REQUIRED WORK: Reproduce the material word for word, from its beginning through the line containing "66: (201, 169)", and leave out the pictures.

DATA:
::::::::::
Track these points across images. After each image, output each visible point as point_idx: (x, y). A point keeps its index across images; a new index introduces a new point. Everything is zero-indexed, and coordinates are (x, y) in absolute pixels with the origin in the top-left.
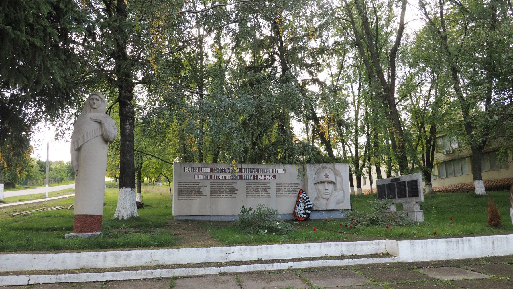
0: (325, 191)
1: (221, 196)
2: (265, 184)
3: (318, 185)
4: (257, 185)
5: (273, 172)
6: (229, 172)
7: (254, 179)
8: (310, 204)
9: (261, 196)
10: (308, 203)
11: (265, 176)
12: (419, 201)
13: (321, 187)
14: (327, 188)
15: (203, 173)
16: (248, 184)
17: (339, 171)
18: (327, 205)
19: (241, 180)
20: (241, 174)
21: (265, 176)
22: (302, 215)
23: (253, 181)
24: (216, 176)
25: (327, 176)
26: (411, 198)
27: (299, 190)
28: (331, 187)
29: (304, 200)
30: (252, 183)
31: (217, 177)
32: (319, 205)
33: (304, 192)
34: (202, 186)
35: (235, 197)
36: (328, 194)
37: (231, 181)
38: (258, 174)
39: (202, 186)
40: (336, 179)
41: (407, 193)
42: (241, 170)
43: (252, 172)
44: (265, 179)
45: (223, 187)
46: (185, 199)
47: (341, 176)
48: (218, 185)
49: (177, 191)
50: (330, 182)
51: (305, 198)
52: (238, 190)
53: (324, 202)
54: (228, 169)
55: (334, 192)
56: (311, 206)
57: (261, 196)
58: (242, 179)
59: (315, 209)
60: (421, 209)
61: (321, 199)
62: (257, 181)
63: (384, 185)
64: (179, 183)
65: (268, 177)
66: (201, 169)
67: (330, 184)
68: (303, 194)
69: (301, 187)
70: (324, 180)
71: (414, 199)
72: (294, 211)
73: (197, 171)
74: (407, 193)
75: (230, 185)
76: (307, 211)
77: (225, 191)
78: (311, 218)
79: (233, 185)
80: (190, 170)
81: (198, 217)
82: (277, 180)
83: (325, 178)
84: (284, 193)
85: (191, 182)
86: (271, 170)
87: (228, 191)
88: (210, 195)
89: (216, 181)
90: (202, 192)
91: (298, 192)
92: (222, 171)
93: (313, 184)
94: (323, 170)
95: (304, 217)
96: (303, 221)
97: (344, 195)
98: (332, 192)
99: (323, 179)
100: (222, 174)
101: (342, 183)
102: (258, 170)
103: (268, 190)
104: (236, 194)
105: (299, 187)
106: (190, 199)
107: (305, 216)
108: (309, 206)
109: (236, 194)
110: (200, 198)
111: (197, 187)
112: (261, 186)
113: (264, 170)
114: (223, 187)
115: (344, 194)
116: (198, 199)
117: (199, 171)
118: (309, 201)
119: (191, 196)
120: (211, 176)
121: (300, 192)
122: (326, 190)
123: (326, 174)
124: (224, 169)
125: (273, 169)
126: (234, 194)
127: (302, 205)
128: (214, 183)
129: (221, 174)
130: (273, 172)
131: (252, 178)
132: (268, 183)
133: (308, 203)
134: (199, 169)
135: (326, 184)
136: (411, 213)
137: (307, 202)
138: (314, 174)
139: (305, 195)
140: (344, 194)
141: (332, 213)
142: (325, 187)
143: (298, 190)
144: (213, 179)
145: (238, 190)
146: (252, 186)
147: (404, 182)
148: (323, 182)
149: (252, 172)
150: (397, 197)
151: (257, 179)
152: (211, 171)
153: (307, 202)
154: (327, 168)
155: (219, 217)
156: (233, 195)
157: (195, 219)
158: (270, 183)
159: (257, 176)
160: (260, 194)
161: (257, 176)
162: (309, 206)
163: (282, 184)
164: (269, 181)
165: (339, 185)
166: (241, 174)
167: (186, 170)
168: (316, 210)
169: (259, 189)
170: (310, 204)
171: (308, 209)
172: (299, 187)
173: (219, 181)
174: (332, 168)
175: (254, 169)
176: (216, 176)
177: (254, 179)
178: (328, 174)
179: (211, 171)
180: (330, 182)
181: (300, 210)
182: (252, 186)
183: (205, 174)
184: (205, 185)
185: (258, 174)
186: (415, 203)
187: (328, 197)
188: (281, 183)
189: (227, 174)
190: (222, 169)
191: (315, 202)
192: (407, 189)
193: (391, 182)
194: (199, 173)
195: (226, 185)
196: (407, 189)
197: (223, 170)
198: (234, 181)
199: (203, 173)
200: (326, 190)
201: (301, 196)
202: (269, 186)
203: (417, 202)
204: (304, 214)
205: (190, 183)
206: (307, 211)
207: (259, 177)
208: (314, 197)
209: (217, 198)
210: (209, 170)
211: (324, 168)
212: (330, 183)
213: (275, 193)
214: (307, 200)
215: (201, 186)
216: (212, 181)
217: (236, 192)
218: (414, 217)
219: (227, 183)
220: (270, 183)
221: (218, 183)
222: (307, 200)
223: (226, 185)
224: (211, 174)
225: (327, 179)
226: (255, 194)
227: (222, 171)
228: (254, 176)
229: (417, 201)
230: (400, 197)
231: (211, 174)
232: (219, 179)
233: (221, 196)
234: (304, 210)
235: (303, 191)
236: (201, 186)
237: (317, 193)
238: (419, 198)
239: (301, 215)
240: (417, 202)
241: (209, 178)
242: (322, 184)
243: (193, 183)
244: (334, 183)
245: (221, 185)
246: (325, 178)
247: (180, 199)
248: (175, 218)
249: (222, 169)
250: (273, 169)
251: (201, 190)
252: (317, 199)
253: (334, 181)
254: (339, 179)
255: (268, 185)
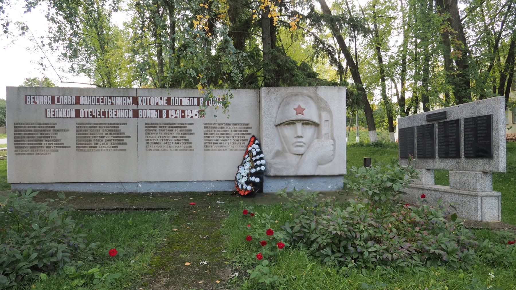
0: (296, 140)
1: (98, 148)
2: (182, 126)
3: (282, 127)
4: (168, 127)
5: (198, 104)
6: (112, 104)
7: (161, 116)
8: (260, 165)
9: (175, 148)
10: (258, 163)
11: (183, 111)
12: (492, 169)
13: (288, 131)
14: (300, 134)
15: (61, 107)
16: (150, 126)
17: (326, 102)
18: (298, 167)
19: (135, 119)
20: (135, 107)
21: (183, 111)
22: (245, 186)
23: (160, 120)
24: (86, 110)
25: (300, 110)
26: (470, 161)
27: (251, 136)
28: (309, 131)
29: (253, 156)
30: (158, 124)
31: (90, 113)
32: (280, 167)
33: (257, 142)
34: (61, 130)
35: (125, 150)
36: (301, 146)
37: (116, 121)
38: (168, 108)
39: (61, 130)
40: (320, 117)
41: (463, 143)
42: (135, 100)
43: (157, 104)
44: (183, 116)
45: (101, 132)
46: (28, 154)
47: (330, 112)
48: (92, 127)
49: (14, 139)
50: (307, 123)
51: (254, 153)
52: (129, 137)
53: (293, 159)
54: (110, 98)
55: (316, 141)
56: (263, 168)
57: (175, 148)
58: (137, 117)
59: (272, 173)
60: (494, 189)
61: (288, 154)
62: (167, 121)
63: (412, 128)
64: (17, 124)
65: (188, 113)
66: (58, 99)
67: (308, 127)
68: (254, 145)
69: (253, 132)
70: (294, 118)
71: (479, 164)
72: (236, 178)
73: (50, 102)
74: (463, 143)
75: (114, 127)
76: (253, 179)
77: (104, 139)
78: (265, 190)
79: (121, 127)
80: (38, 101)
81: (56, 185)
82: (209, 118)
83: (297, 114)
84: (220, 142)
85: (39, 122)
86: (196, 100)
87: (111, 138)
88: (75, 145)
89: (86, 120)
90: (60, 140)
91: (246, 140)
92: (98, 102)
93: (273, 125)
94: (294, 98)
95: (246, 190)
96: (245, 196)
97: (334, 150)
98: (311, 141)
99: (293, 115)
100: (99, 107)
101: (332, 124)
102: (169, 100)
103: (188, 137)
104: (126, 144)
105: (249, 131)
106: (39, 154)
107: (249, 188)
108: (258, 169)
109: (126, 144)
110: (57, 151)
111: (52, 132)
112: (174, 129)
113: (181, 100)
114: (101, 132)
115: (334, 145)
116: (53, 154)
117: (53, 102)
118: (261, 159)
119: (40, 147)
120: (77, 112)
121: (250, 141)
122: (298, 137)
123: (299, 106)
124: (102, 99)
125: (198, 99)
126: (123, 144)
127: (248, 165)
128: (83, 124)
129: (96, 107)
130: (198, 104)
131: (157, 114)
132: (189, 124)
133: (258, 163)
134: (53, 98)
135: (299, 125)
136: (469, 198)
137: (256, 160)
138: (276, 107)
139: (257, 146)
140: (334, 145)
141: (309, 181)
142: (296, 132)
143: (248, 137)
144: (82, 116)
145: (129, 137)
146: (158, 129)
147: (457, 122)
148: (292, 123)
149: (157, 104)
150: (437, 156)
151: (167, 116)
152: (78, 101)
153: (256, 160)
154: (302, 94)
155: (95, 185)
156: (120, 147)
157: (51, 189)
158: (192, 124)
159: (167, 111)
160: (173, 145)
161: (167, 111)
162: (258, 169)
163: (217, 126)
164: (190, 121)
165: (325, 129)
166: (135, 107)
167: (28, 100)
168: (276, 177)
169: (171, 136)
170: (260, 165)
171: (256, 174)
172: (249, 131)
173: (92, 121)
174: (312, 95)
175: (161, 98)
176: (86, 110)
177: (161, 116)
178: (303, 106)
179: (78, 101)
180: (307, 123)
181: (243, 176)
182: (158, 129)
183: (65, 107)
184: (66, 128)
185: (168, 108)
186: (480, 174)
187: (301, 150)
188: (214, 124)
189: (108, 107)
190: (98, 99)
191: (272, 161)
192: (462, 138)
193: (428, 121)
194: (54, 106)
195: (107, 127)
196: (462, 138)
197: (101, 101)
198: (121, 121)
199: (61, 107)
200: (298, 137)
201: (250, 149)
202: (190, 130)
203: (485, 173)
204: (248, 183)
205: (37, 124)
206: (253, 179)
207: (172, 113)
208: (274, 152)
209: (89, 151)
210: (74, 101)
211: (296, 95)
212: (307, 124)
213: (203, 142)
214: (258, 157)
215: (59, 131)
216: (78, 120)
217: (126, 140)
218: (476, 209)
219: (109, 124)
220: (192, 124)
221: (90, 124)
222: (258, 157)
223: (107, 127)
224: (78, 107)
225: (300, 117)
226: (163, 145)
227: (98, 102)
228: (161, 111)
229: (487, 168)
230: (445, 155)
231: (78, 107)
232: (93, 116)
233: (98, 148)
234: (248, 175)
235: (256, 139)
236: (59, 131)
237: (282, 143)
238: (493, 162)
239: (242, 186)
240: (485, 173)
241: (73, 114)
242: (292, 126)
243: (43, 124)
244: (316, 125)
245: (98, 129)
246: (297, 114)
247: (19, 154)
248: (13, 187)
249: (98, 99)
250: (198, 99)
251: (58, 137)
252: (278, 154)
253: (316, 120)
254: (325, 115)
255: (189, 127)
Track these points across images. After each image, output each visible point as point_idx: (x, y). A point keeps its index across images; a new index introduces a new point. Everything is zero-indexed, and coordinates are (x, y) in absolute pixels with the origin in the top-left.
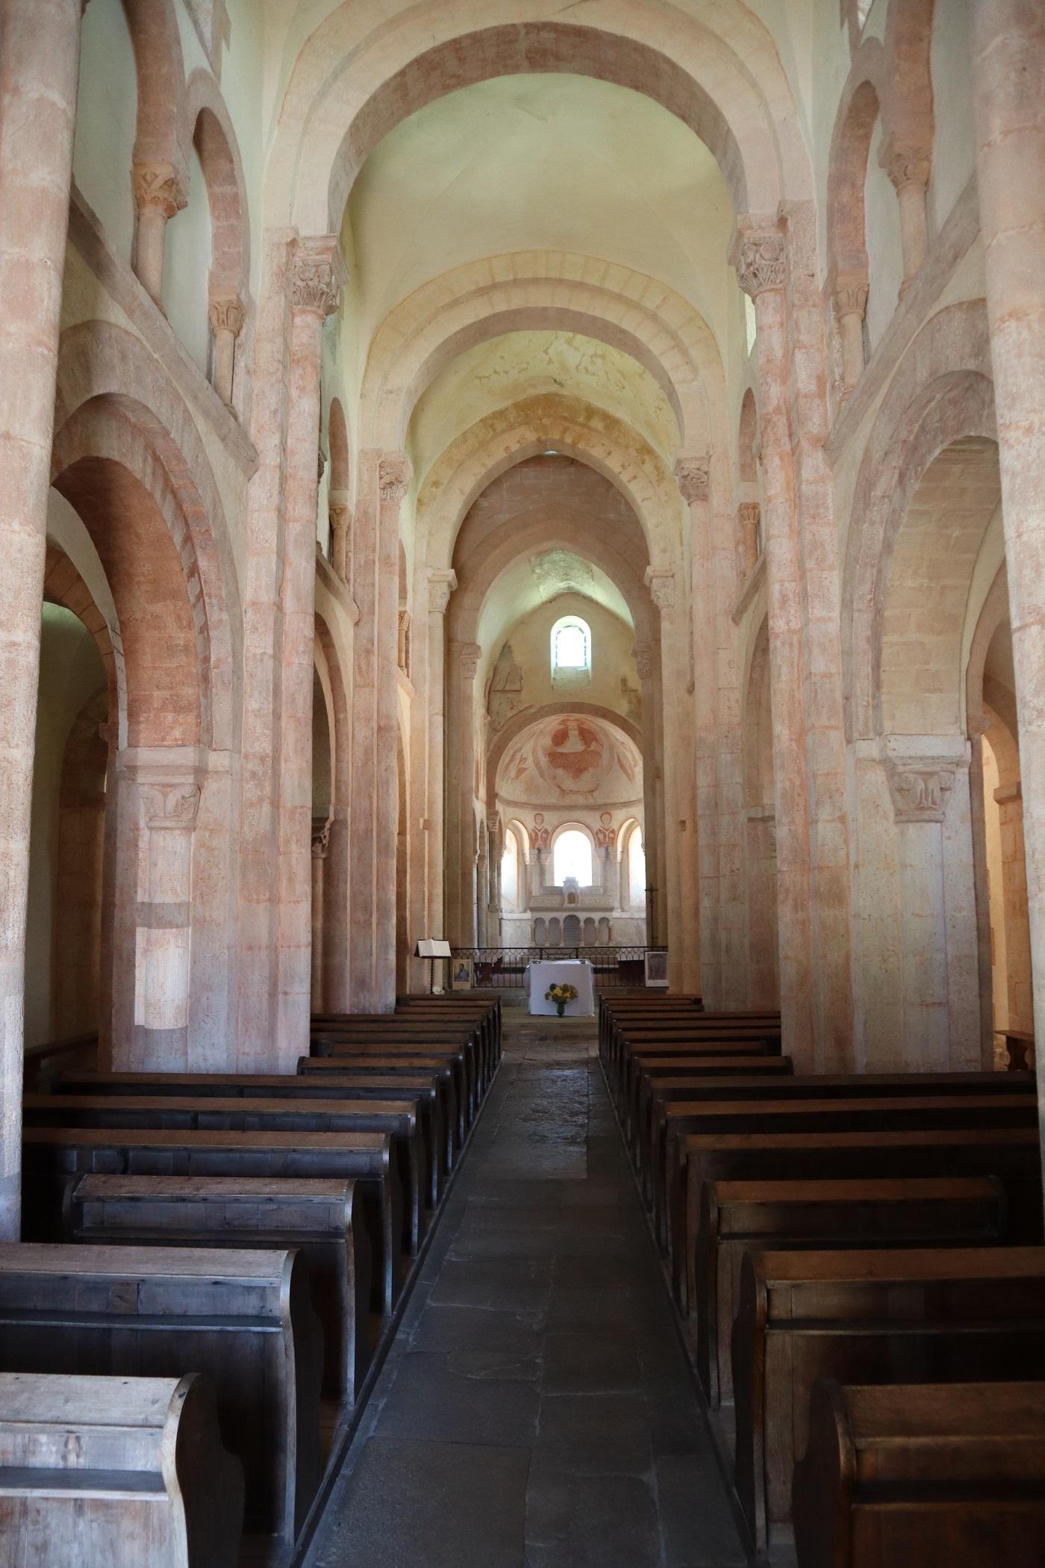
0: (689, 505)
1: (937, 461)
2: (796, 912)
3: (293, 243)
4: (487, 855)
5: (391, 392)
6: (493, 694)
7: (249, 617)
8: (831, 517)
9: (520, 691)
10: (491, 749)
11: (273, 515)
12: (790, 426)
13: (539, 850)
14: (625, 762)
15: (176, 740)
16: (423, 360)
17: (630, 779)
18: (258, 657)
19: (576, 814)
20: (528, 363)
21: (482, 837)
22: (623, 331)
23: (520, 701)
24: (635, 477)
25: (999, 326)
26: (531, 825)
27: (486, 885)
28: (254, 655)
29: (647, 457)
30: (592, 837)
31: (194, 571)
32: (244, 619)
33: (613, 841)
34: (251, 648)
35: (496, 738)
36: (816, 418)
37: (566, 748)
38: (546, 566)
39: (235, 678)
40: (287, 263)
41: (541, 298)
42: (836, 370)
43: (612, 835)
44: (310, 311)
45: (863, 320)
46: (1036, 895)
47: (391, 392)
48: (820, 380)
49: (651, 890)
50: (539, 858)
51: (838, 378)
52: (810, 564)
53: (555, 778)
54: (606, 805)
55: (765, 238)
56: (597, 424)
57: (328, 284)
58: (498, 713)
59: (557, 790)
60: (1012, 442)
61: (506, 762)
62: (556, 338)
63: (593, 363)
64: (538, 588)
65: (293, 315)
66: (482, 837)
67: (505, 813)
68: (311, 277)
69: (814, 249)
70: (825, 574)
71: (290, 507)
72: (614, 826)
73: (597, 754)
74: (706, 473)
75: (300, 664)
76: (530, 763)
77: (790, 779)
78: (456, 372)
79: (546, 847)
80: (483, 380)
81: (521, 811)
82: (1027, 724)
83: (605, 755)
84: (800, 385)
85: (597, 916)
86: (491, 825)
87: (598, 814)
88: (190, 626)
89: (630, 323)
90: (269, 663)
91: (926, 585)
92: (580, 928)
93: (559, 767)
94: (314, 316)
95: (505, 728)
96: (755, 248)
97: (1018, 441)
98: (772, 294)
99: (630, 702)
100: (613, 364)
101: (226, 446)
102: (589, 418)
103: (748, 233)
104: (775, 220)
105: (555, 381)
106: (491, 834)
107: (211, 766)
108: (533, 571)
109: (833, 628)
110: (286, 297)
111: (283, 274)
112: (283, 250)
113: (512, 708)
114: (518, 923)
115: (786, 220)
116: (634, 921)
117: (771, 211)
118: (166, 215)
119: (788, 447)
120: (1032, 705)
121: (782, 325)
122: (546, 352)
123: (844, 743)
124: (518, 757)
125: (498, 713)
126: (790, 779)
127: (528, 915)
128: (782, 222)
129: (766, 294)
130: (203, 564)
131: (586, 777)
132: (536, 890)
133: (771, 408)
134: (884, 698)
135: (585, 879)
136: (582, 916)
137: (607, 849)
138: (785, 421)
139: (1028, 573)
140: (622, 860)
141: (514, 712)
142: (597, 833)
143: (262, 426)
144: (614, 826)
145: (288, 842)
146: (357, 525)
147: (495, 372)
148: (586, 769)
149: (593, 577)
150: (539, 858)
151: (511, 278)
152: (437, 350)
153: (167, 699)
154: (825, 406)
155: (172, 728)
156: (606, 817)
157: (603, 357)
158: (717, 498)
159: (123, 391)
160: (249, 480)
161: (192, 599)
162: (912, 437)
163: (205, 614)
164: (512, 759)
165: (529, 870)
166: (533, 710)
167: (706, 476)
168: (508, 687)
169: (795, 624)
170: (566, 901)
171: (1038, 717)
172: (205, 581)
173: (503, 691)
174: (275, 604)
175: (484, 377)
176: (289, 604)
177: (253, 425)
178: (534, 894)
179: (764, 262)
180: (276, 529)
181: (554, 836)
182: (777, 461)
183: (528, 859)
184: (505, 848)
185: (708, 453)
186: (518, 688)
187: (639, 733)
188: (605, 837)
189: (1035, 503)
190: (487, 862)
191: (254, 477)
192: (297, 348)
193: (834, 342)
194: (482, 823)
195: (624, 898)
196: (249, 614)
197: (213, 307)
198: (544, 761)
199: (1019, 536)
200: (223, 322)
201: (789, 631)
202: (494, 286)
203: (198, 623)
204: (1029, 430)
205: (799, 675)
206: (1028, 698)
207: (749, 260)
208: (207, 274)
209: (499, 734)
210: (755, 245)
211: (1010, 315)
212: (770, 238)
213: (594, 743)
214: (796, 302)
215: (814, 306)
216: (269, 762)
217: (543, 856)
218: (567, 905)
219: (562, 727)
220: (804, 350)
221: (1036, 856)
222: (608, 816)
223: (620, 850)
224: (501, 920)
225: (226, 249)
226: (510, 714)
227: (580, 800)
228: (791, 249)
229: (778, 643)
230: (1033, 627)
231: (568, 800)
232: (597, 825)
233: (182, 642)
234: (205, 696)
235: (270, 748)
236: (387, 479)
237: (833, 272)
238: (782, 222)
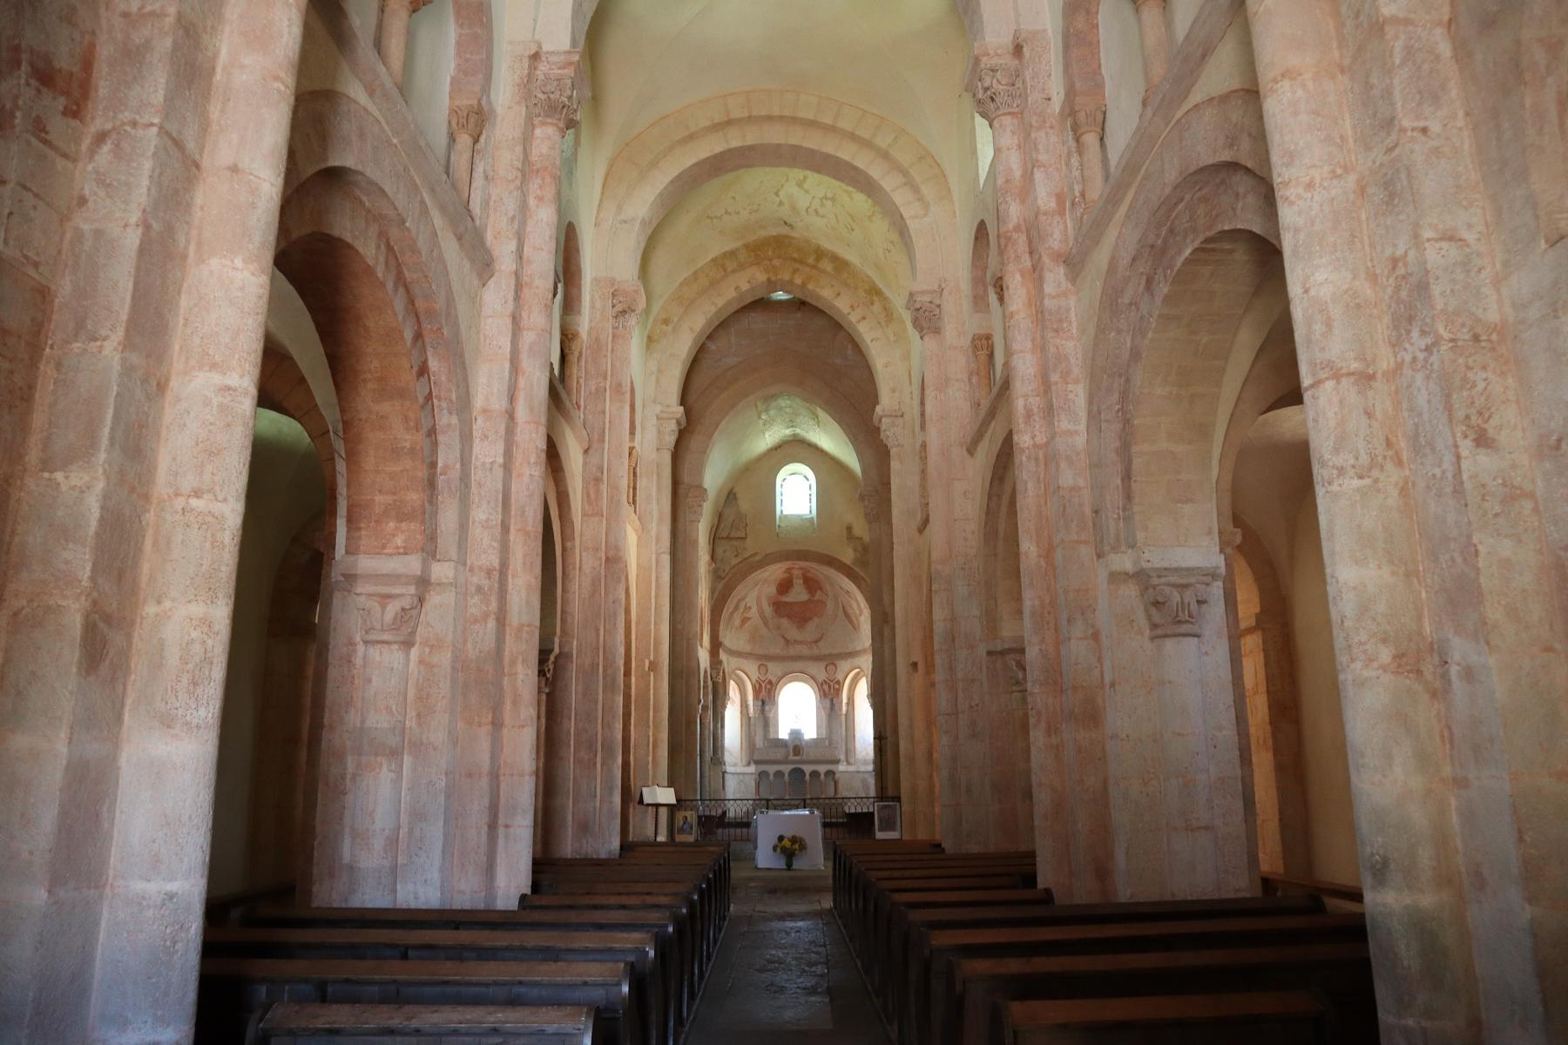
::::::::::
ANSWER FOR THIS EXERCISE:
Track these points across images. After each image, output each visible point as point_idx: (x, y). A point keeps its index across images; a new index introduces a new point. Everything is zero-indexed, and coordinates are (x, y) in absolute pixels with the origin in the top-left.
0: (325, 191)
1: (221, 196)
2: (265, 184)
3: (318, 185)
4: (257, 185)
5: (273, 172)
6: (229, 172)
7: (254, 179)
8: (310, 204)
9: (261, 196)
10: (308, 203)
11: (265, 176)
12: (419, 201)
13: (321, 187)
14: (327, 188)
15: (203, 173)
16: (248, 184)
17: (339, 171)
18: (327, 205)
19: (241, 180)
20: (241, 174)
21: (265, 176)
22: (302, 215)
23: (253, 181)
24: (216, 176)
25: (327, 176)
26: (411, 198)
27: (299, 190)
28: (331, 187)
29: (304, 200)
30: (252, 183)
31: (217, 177)
32: (319, 205)
33: (304, 192)
34: (202, 186)
35: (235, 197)
36: (328, 194)
37: (231, 181)
38: (258, 174)
39: (202, 186)
40: (336, 179)
41: (407, 193)
42: (241, 170)
43: (252, 172)
44: (265, 179)
45: (223, 187)
46: (185, 199)
47: (341, 176)
48: (218, 185)
49: (177, 191)
50: (330, 182)
51: (305, 198)
52: (238, 190)
53: (324, 202)
54: (228, 169)
55: (334, 192)
56: (311, 206)
57: (261, 196)
58: (242, 179)
59: (315, 209)
60: (421, 209)
61: (321, 199)
62: (257, 181)
63: (384, 185)
64: (179, 183)
65: (268, 177)
66: (201, 169)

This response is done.